Your objective. Each line of the material must be reproduced exactly; pictures stay out.

The data.
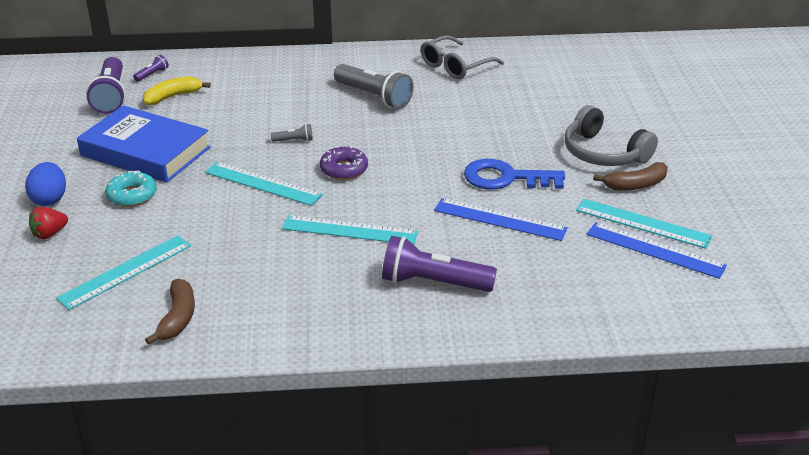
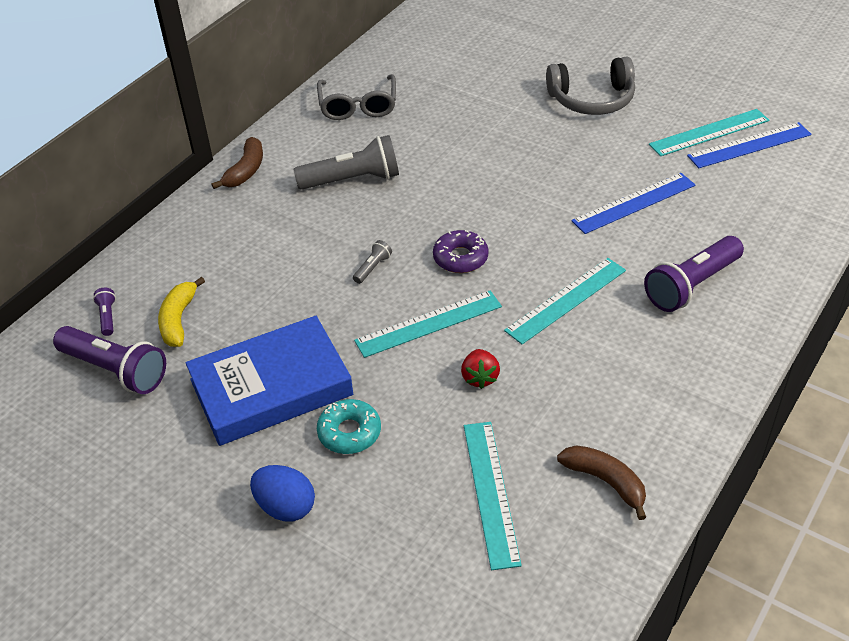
camera: 50 degrees left, 10 degrees up
(50, 234) = (358, 532): red strawberry -> red strawberry (480, 377)
(506, 178) = (575, 169): blue key -> none
(635, 185) = (653, 108): brown banana -> brown banana (245, 170)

Exercise answer.
camera: 50 degrees left, 10 degrees up
(50, 234) = (358, 532): red strawberry -> red strawberry (480, 377)
(506, 178) = (575, 169): blue key -> none
(635, 185) = (653, 108): brown banana -> brown banana (245, 170)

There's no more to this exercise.